_Exercise goal_.
A precise copy of the data is required, with every picture left out.

************

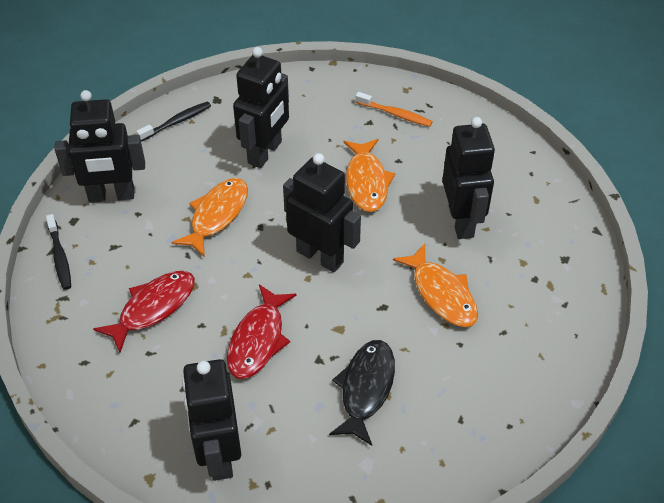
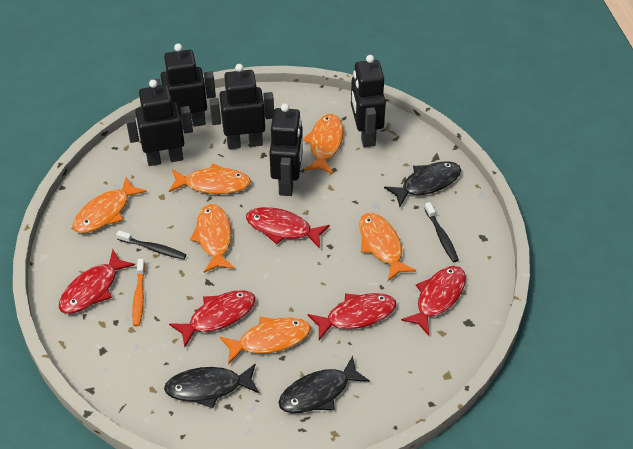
black fish: 1 -> 3
orange fish: 3 -> 6
red fish: 2 -> 5

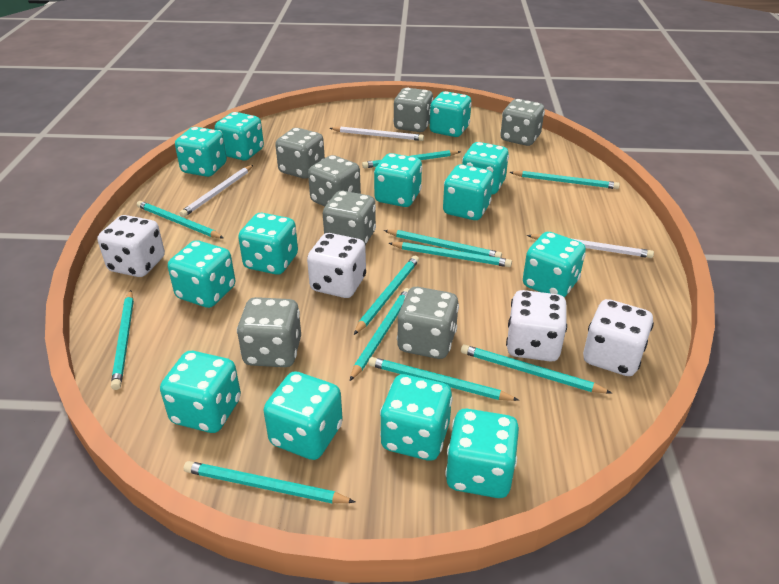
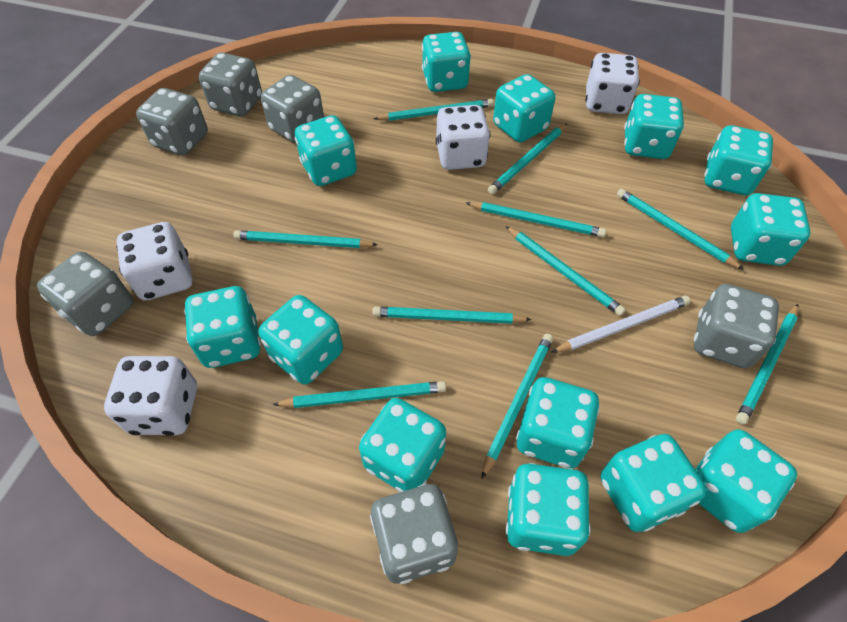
grey dice: 7 -> 6
turquoise pencil: 11 -> 10
white pencil: 3 -> 1

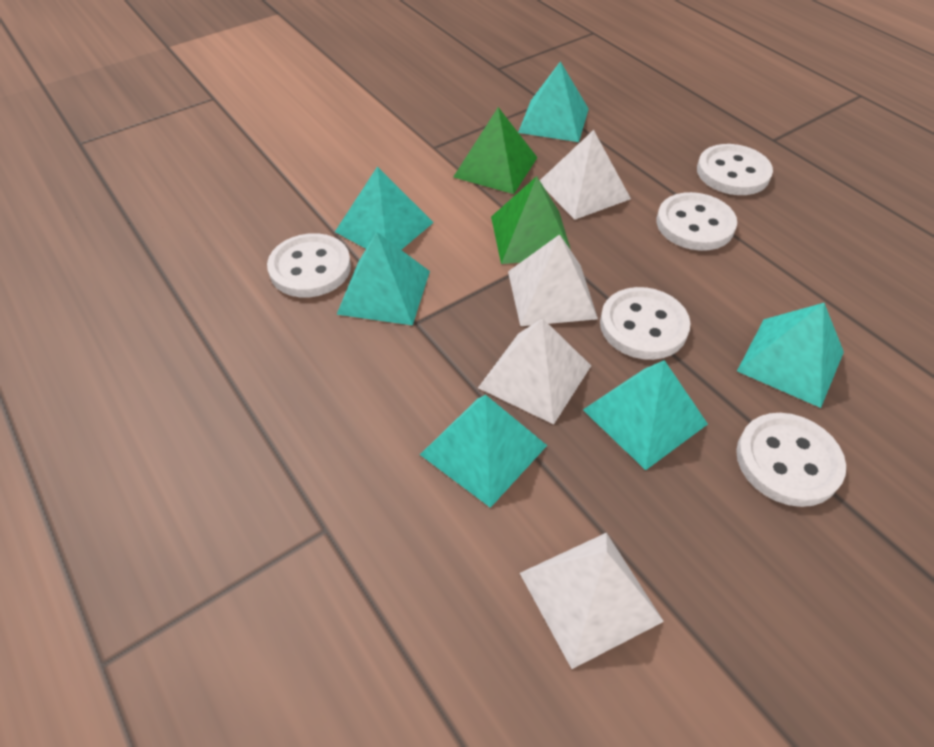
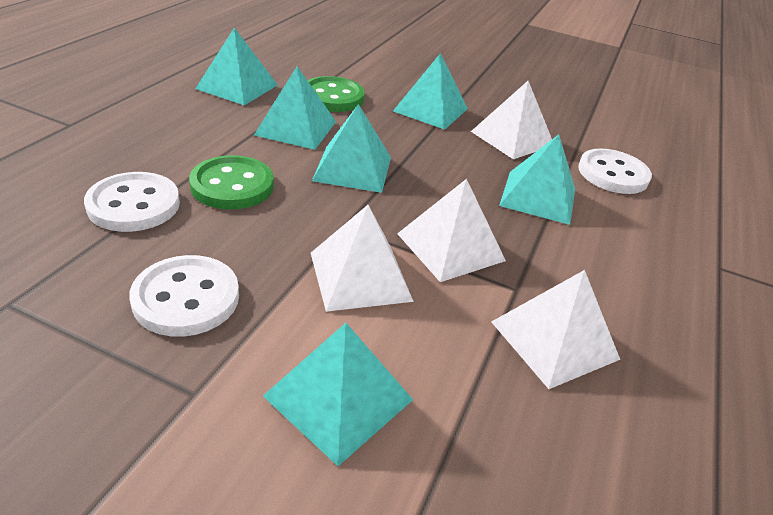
green button: 0 -> 2
green pyramid: 2 -> 0
white button: 5 -> 3

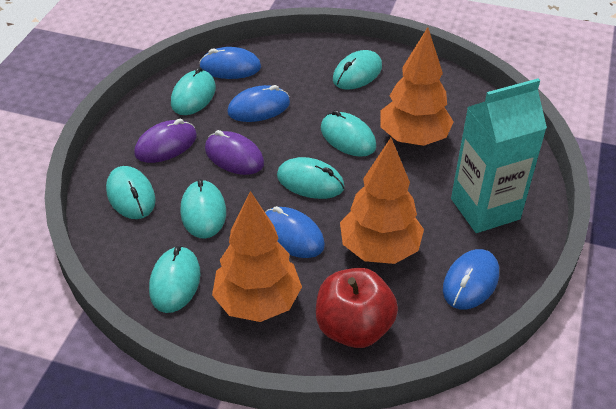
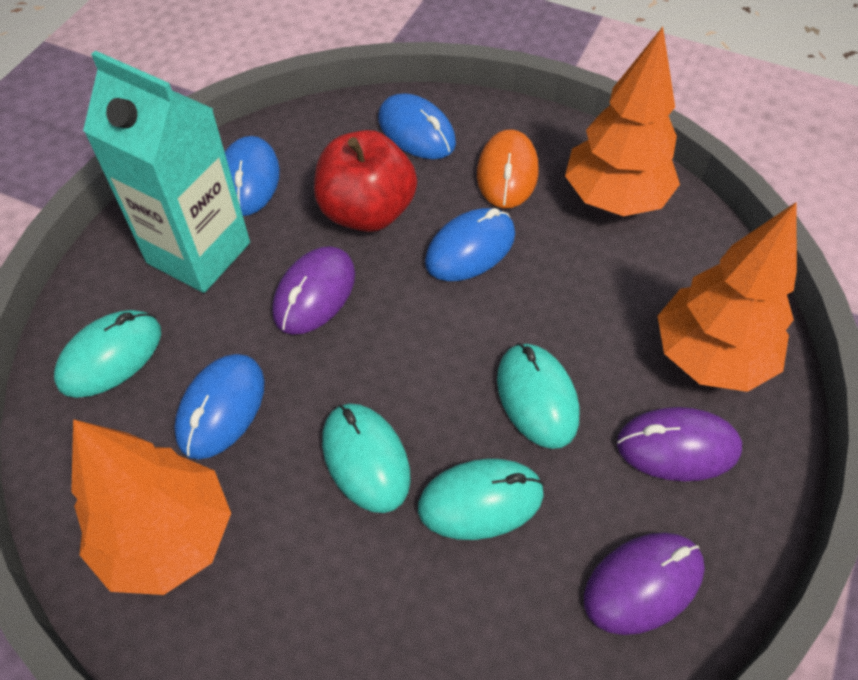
orange mouse: 0 -> 1
purple mouse: 2 -> 3
turquoise mouse: 7 -> 4

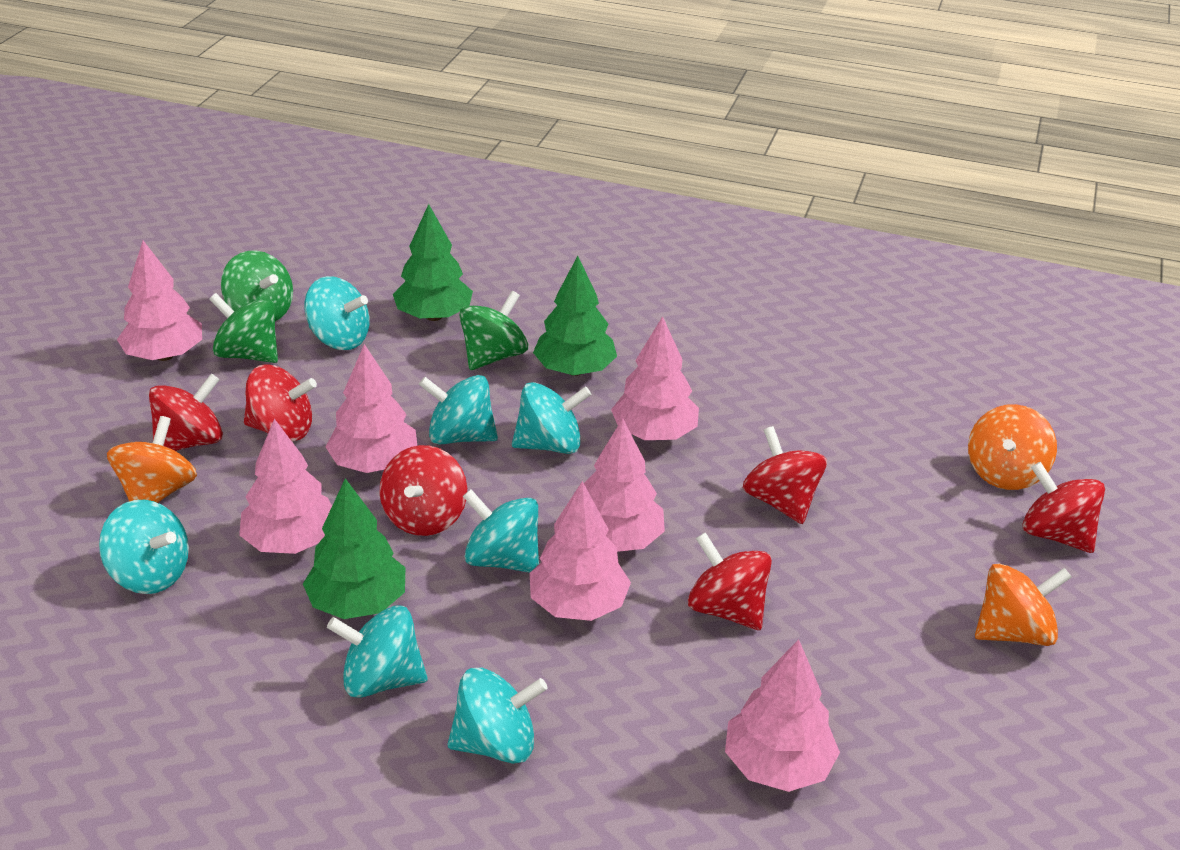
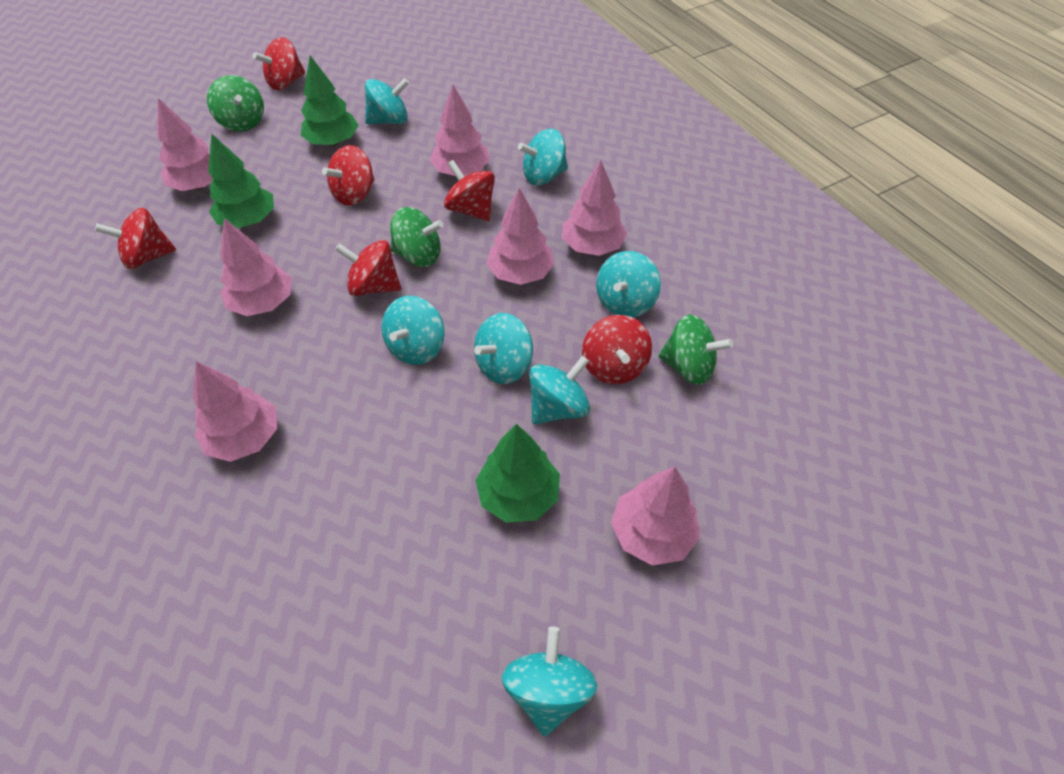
orange spinning top: 3 -> 0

************

_Solution for this task_.
black fish: 1 -> 3
orange fish: 3 -> 6
red fish: 2 -> 5

grey dice: 7 -> 6
turquoise pencil: 11 -> 10
white pencil: 3 -> 1

green button: 0 -> 2
green pyramid: 2 -> 0
white button: 5 -> 3

orange mouse: 0 -> 1
purple mouse: 2 -> 3
turquoise mouse: 7 -> 4

orange spinning top: 3 -> 0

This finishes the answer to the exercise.